• Data shown:
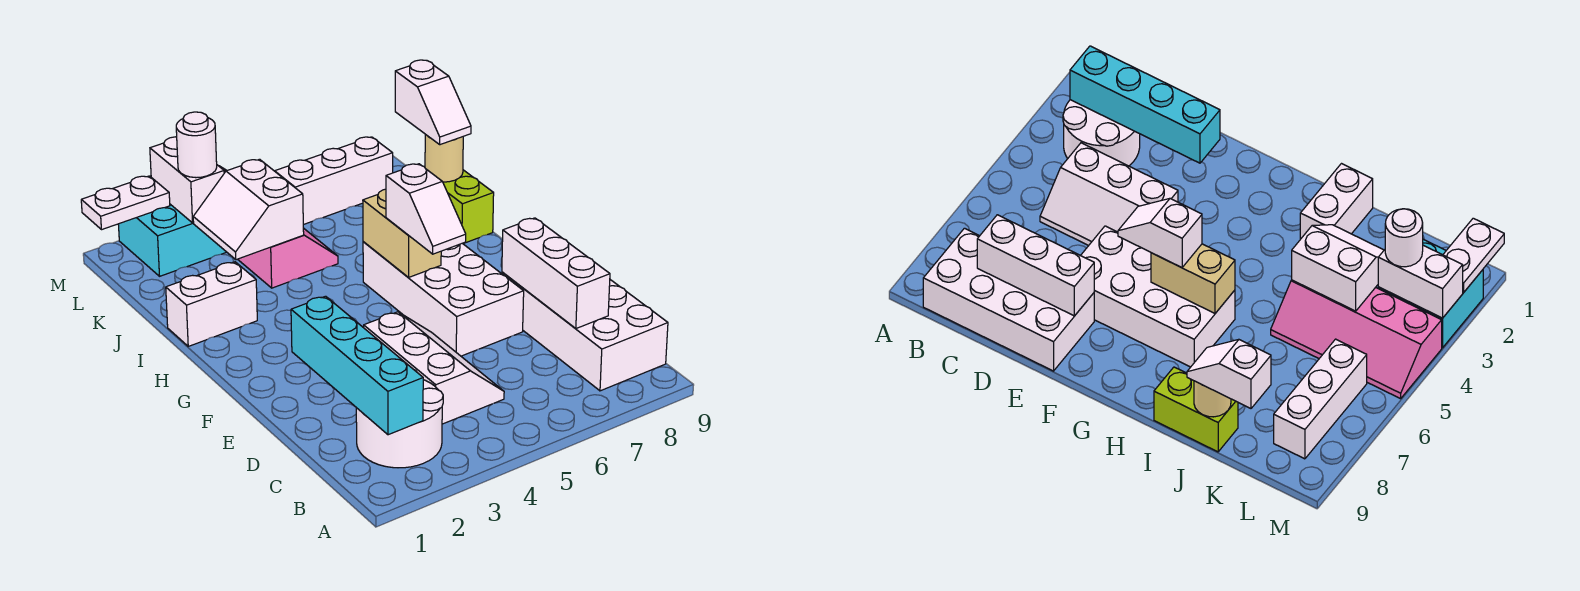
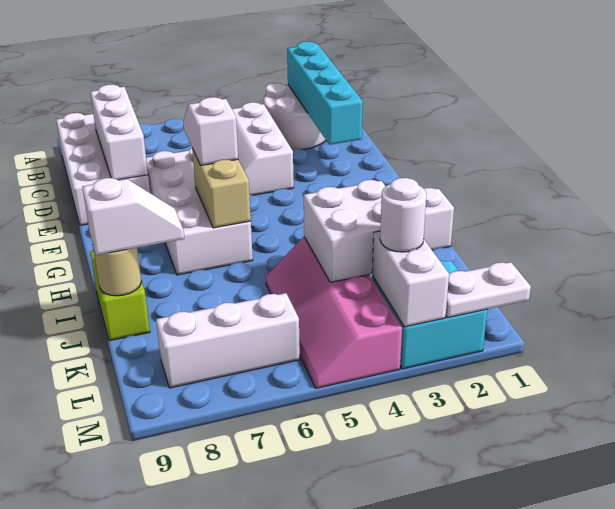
white slope J3:K4 level 2 top 4 -> white brick J3:K4 level 2
white slope J9:K9 level 3 top K -> white slope J8:J9 level 3 top 9

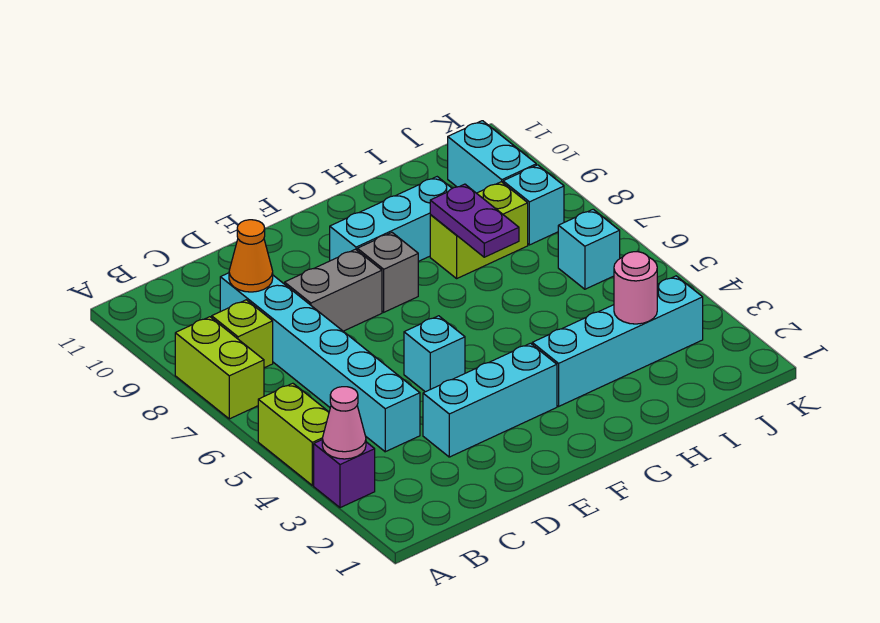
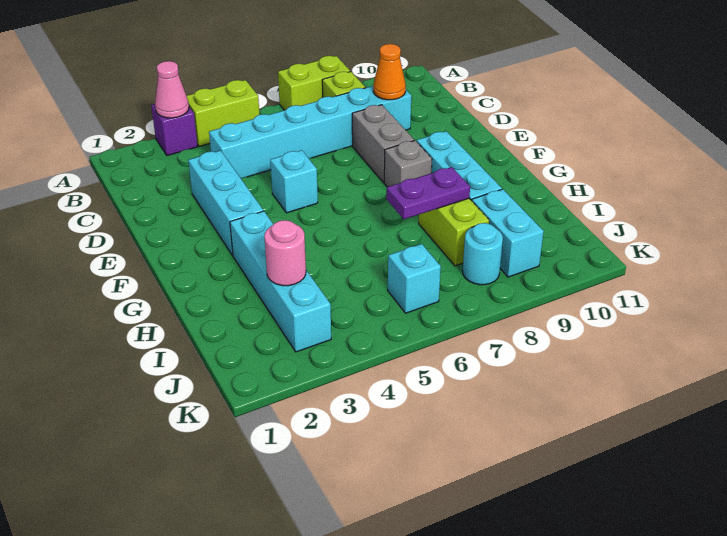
cyan brick J8 level 1 -> cyan round brick J8 level 1
cyan brick J9:J10 level 1 -> cyan brick I9:J9 level 1

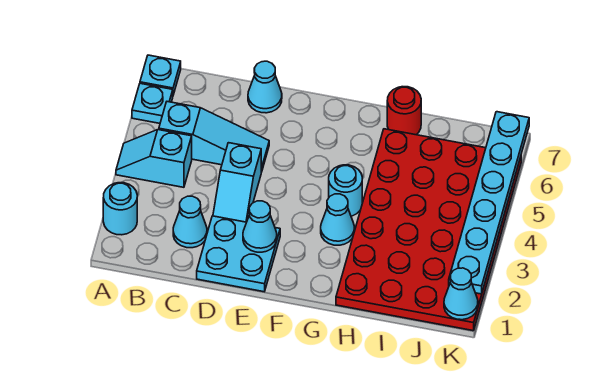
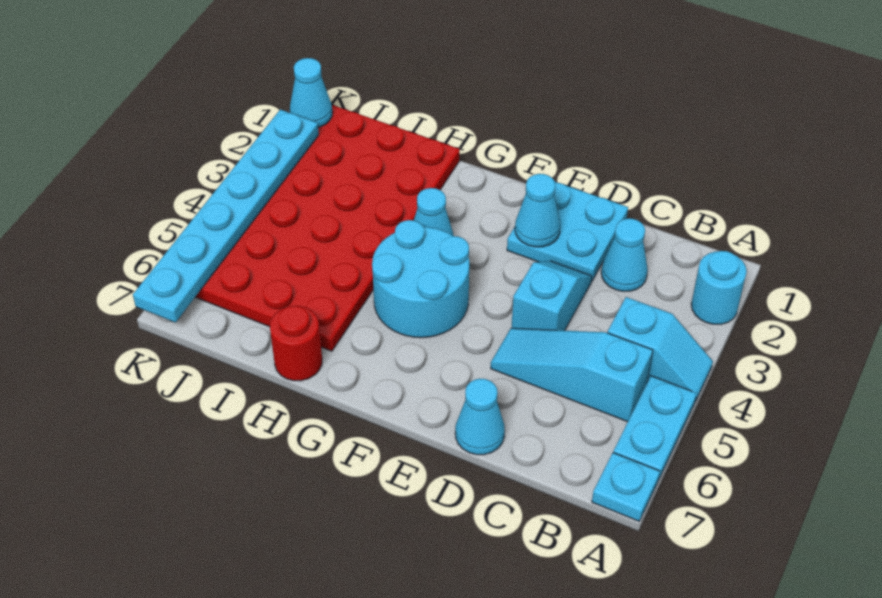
cyan plate A6 level 1 -> cyan plate A5:A6 level 1
cyan round brick G4 level 1 -> cyan round brick F4:G5 level 1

• Exercise details:
Working from the material above, transcribe it exactly while omitting pictures.

• Written answer:
white slope J3:K4 level 2 top 4 -> white brick J3:K4 level 2
white slope J9:K9 level 3 top K -> white slope J8:J9 level 3 top 9

cyan brick J8 level 1 -> cyan round brick J8 level 1
cyan brick J9:J10 level 1 -> cyan brick I9:J9 level 1

cyan plate A6 level 1 -> cyan plate A5:A6 level 1
cyan round brick G4 level 1 -> cyan round brick F4:G5 level 1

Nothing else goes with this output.